DATA TO PROCESS —
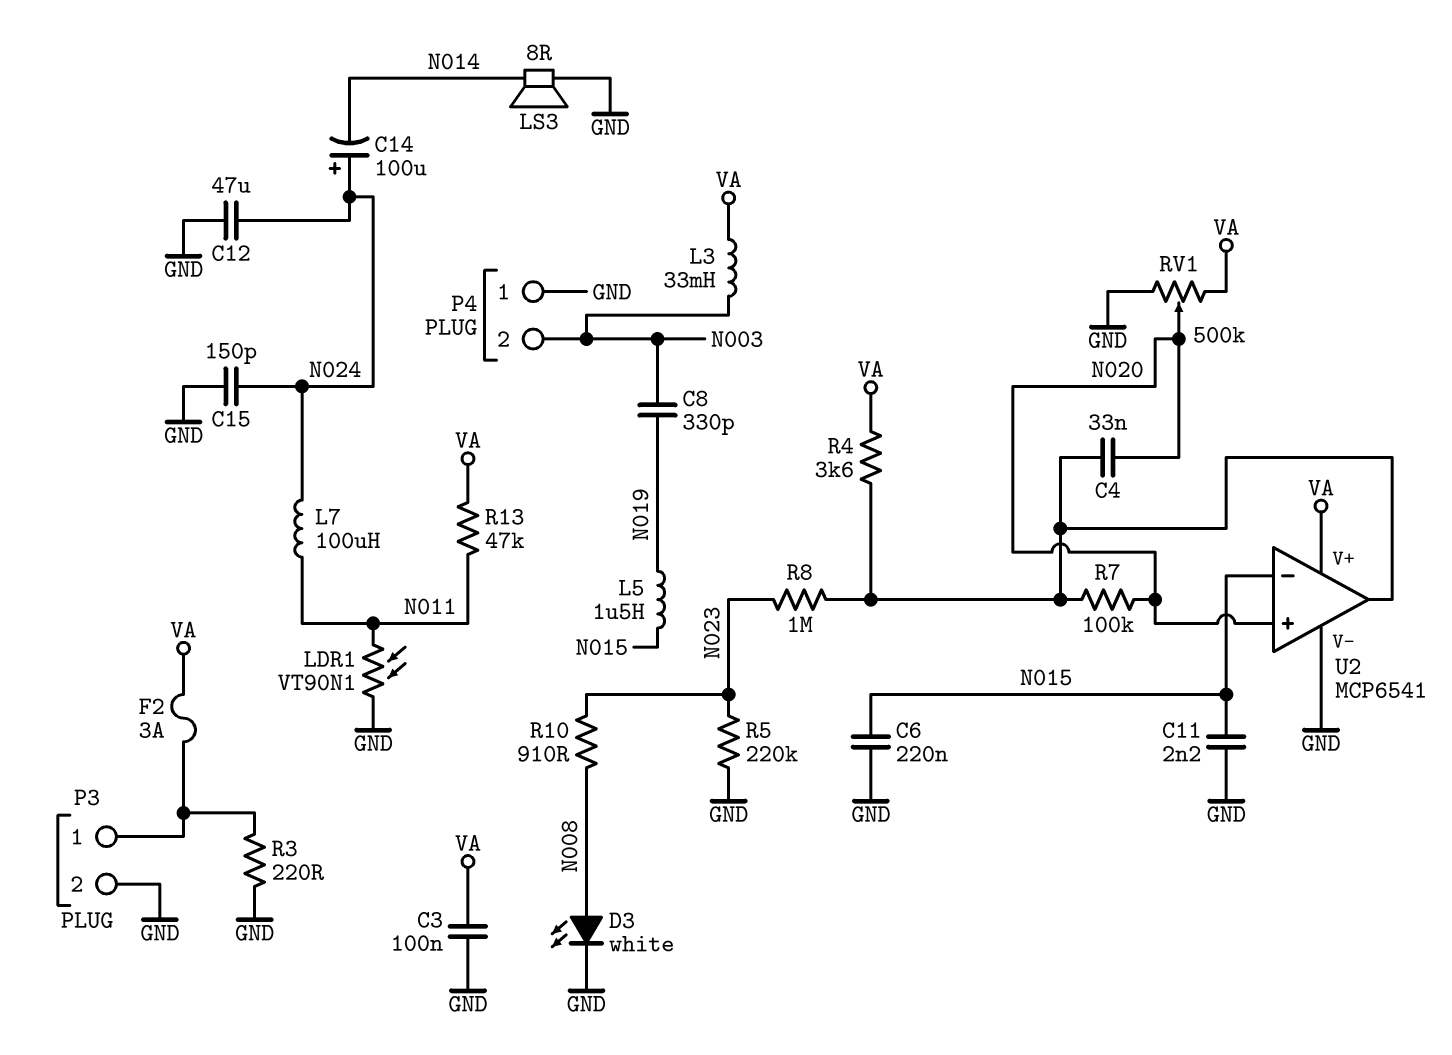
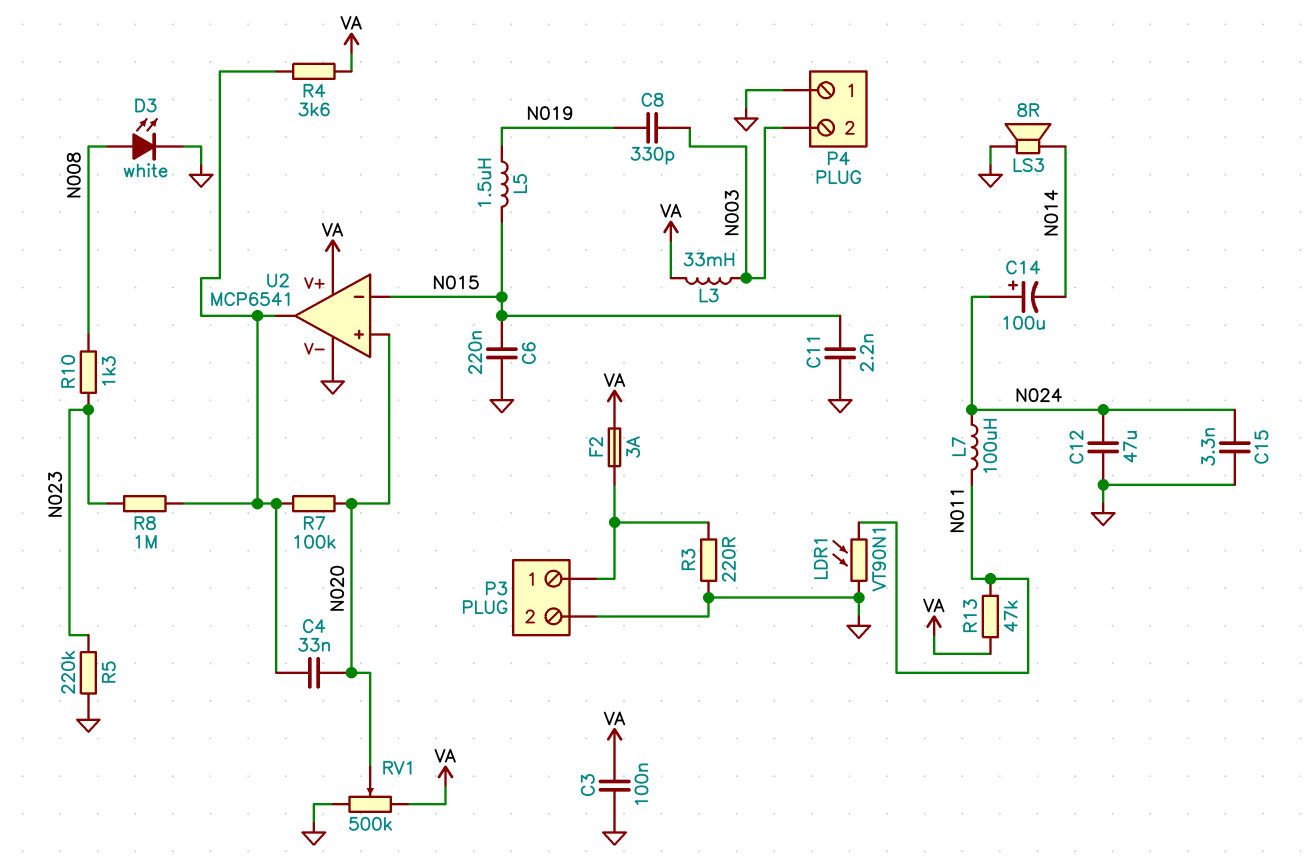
C15: 150pF (GND, N024) -> 3.3nF (GND, N024)
R10: 910 (N008, N023) -> 1.3k (N008, N023)

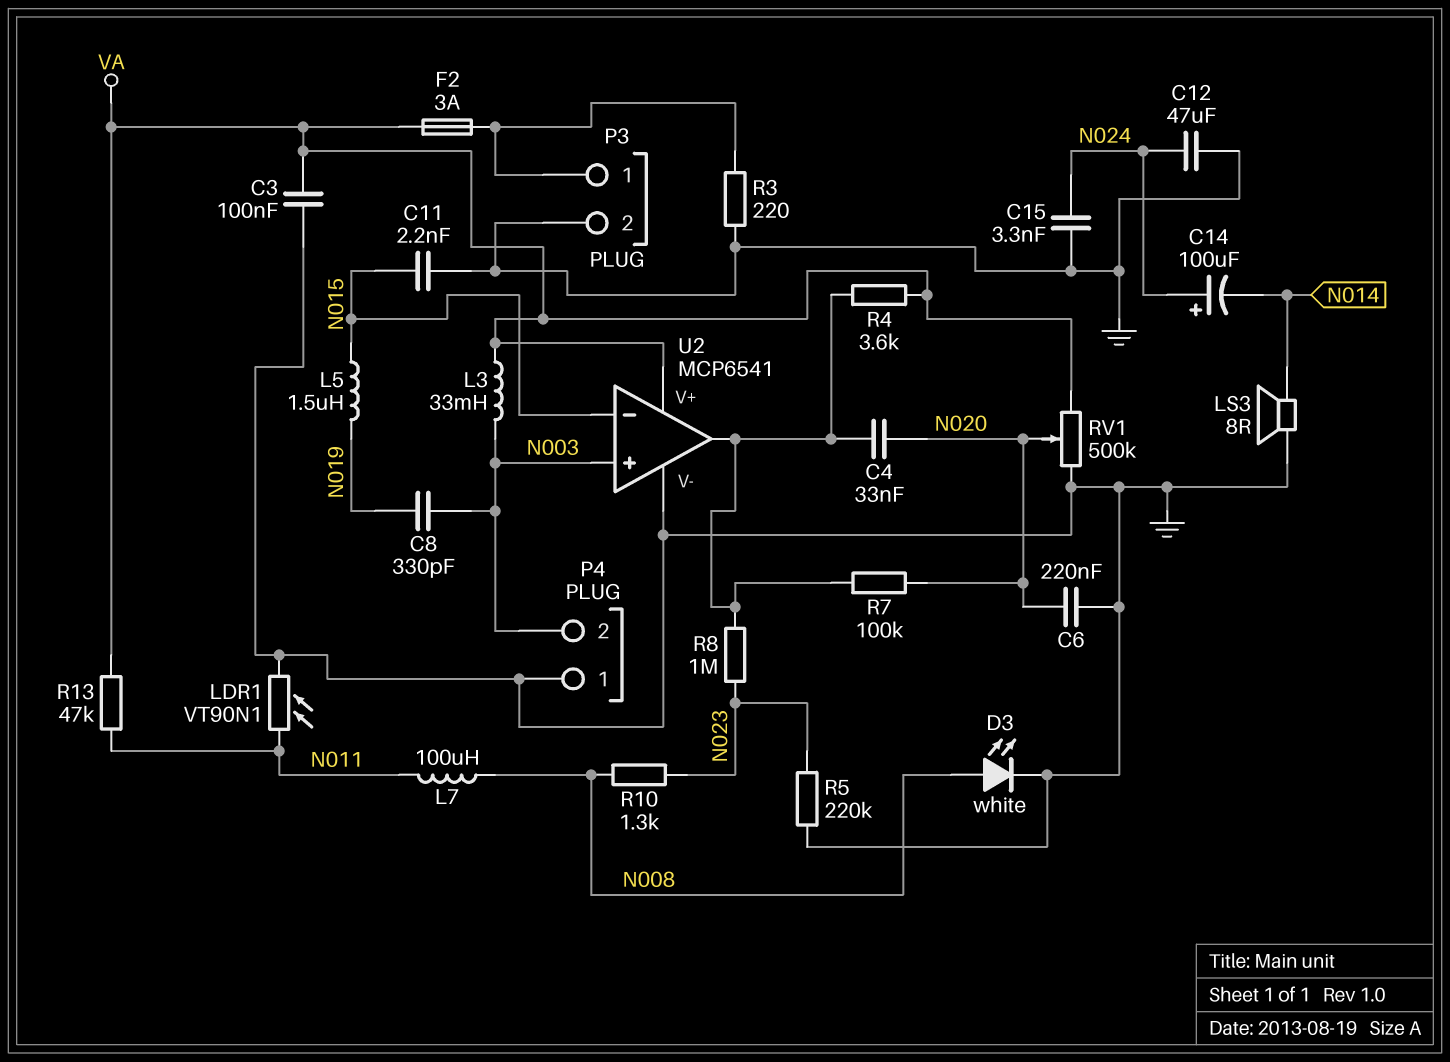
C6: 220nF (GND, N015) -> 220nF (GND, N020)
L7: 100uH (N011, N024) -> 100uH (N008, N011)
U2 pin in+: N020 -> N003

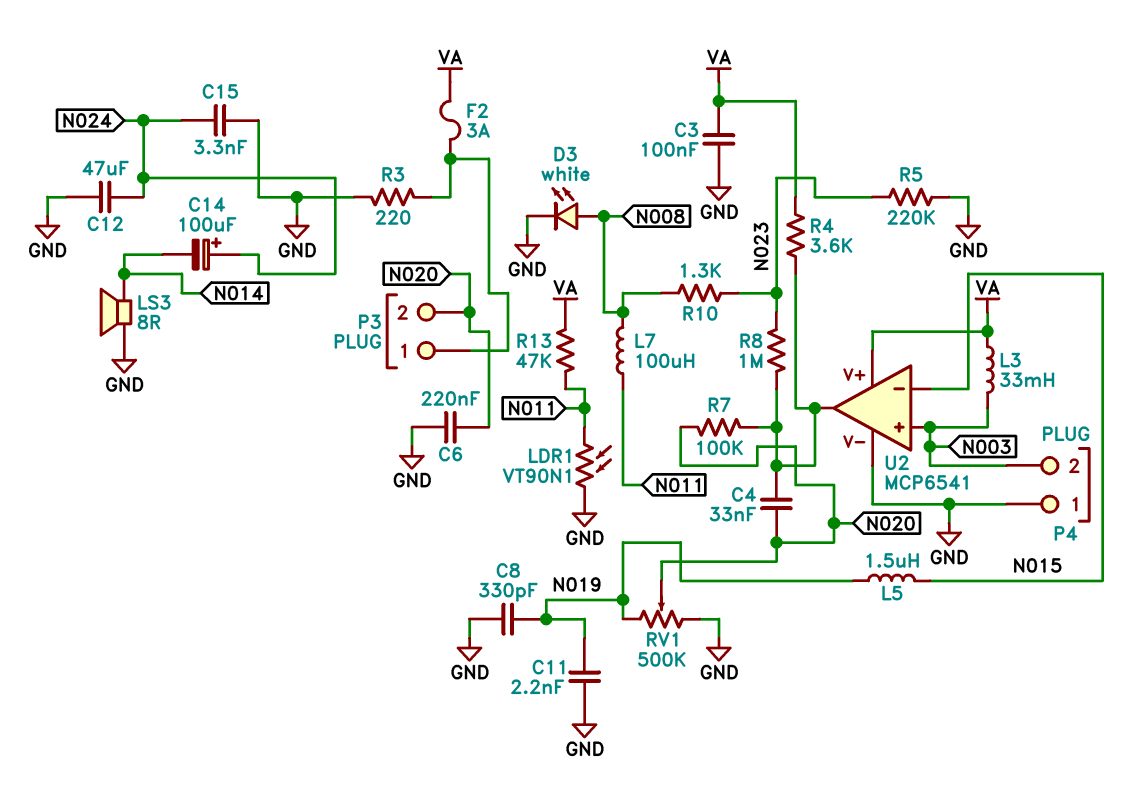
C8: 330pF (N003, N019) -> 330pF (GND, N019)
C11: 2.2nF (GND, N015) -> 2.2nF (GND, N019)
P3 pin 2: GND -> N020
RV1: 500k (GND, VA, wiper N020) -> 500k (GND, N019, wiper N020)

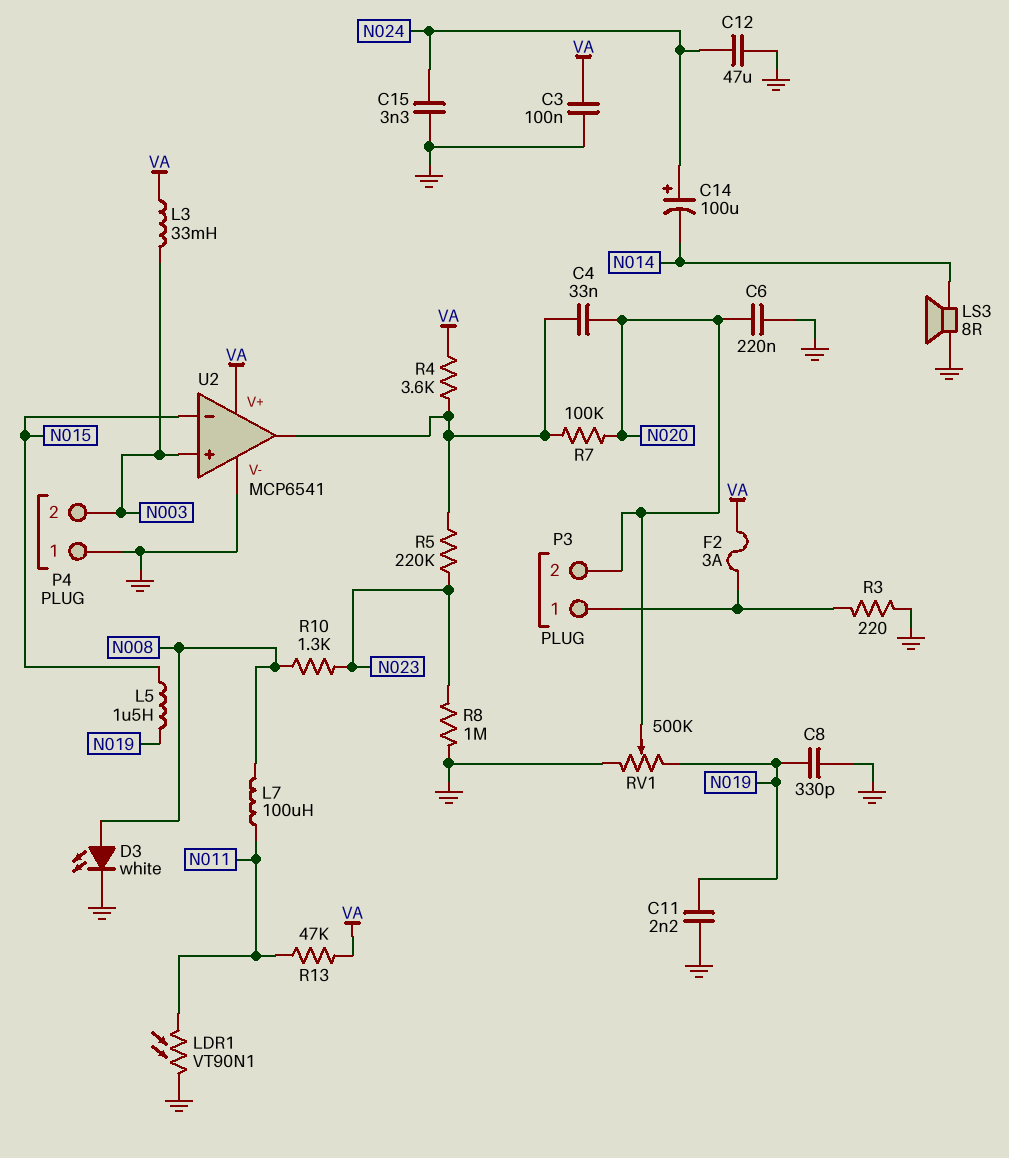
R5: 220k (GND, N023) -> 220k (N023, U2/out)
R8: 1M (N023, U2/out) -> 1M (GND, N023)

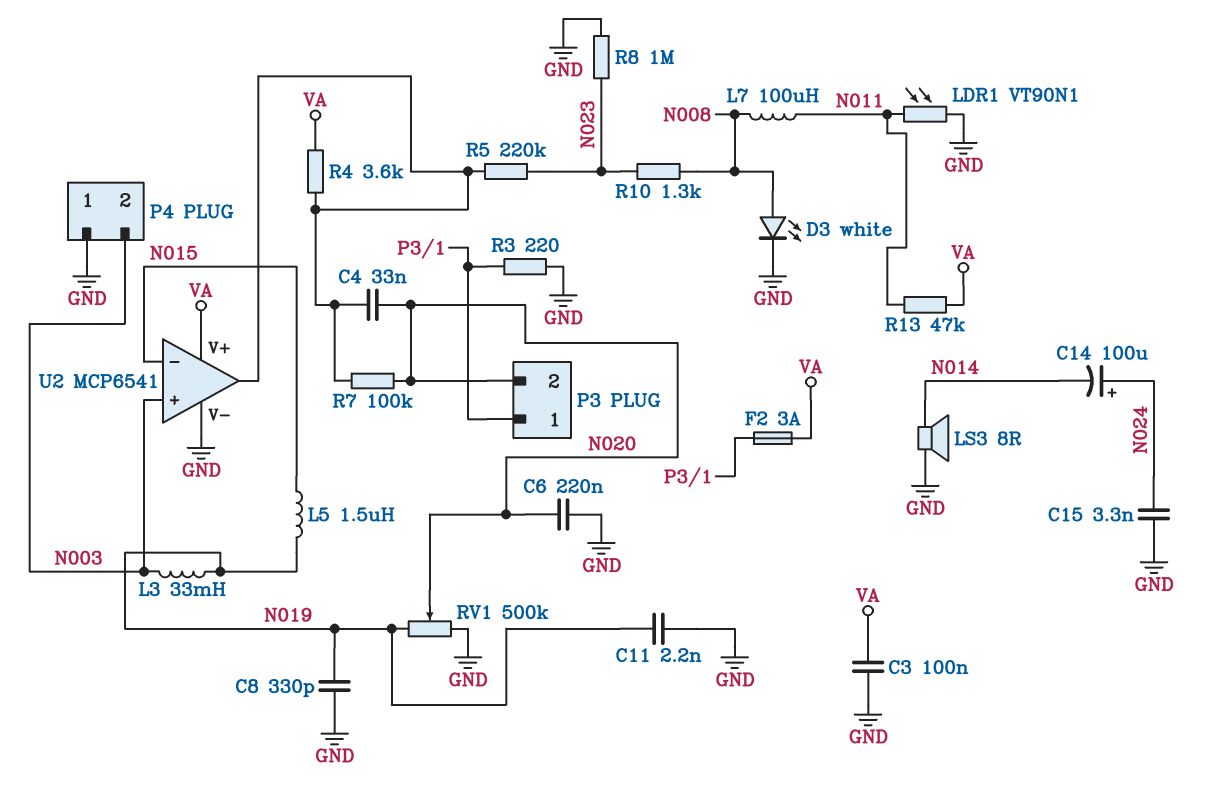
C12: 47uF (GND, N024) -> none
L3: 33mH (N003, VA) -> 33mH (N003, N019)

TASK DETAILS — Where an entry includes an image, leave that image out; otherwise, reproduce everything exactly.

OUTPUT OF THE TASK —
C15: 150pF (GND, N024) -> 3.3nF (GND, N024)
R10: 910 (N008, N023) -> 1.3k (N008, N023)

C6: 220nF (GND, N015) -> 220nF (GND, N020)
L7: 100uH (N011, N024) -> 100uH (N008, N011)
U2 pin in+: N020 -> N003

C8: 330pF (N003, N019) -> 330pF (GND, N019)
C11: 2.2nF (GND, N015) -> 2.2nF (GND, N019)
P3 pin 2: GND -> N020
RV1: 500k (GND, VA, wiper N020) -> 500k (GND, N019, wiper N020)

R5: 220k (GND, N023) -> 220k (N023, U2/out)
R8: 1M (N023, U2/out) -> 1M (GND, N023)

C12: 47uF (GND, N024) -> none
L3: 33mH (N003, VA) -> 33mH (N003, N019)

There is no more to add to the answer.